Isolate every line in the data with the string "image" and copy it.

[Exercise material Boundary: Start]

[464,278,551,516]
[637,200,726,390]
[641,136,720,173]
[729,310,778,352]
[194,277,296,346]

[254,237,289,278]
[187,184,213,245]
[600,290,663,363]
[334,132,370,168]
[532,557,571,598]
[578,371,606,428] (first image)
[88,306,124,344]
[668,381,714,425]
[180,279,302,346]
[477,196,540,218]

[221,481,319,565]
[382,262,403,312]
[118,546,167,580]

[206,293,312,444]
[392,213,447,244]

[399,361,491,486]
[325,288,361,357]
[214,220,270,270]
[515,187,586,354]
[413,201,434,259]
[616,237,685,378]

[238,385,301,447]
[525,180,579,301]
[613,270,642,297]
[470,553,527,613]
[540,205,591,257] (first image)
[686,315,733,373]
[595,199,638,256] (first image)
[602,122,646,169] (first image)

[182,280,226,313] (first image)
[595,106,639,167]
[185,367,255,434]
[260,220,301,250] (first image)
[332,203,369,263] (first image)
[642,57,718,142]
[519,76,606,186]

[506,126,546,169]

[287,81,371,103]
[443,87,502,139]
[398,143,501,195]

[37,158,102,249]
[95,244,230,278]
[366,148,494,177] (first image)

[Exercise material Boundary: End]

[Finished task]
[578,371,606,428] (first image)
[540,205,591,257] (first image)
[595,199,638,256] (first image)
[602,122,646,169] (first image)
[182,280,226,313] (first image)
[260,220,301,250] (first image)
[332,203,369,263] (first image)
[366,148,494,177] (first image)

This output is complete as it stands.